WORK TO BE COMPLETED |
In the listing below, a line holding "SCALE2: HX711 -> CS1237" and a line holding "SCALE2 pin SCK: RX -> D2" mark the range. Retype both exactly, with all lines between them.

DATA IN THIS EXERCISE |
*****

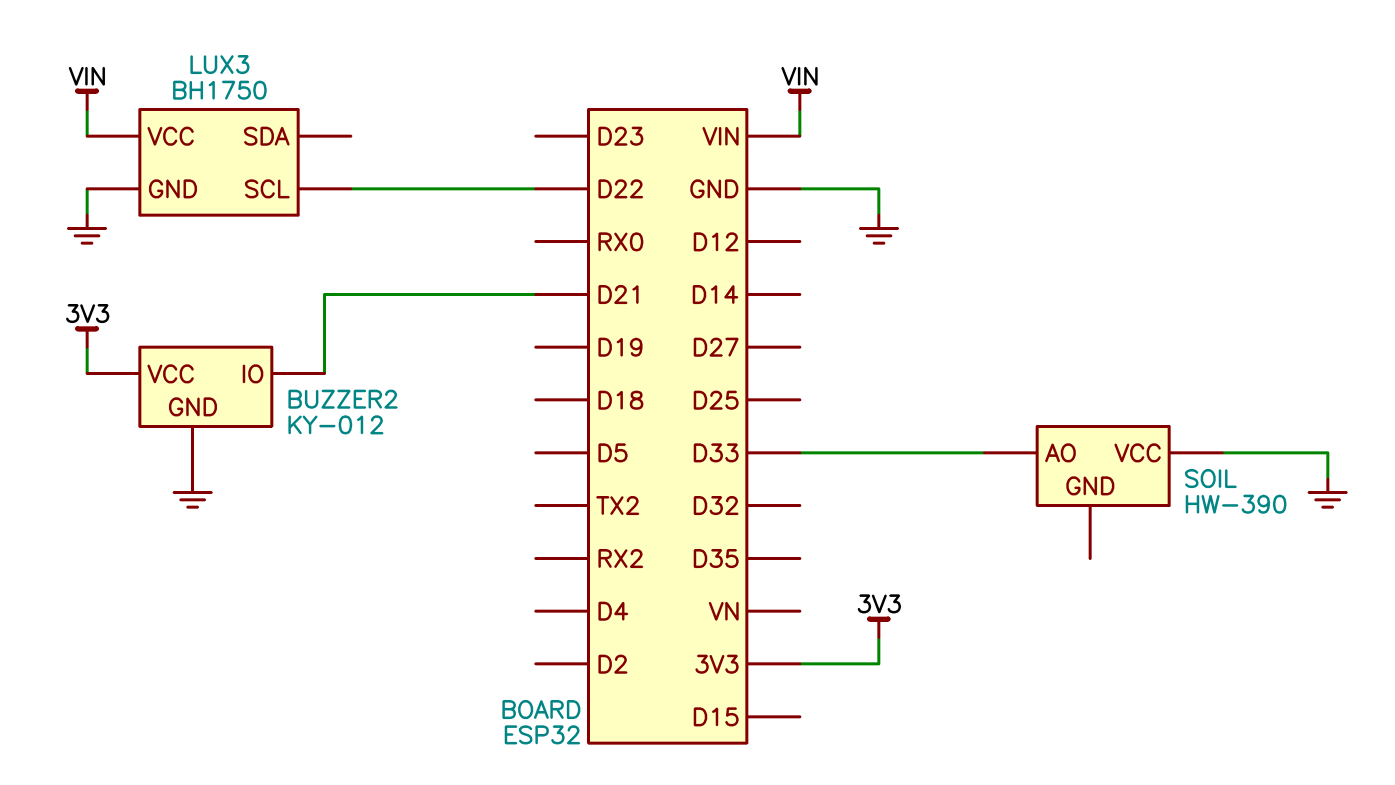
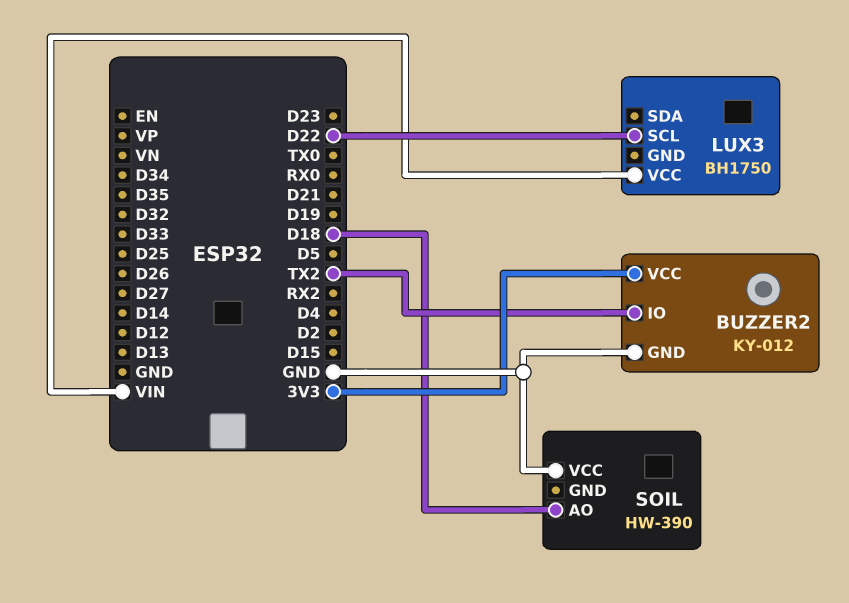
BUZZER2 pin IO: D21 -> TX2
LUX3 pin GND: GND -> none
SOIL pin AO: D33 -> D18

*****

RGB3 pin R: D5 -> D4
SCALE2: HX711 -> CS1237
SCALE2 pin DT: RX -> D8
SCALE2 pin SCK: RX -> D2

*****

WRITTEN SOLUTION |
SCALE2: HX711 -> CS1237
SCALE2 pin DT: RX -> D8
SCALE2 pin SCK: RX -> D2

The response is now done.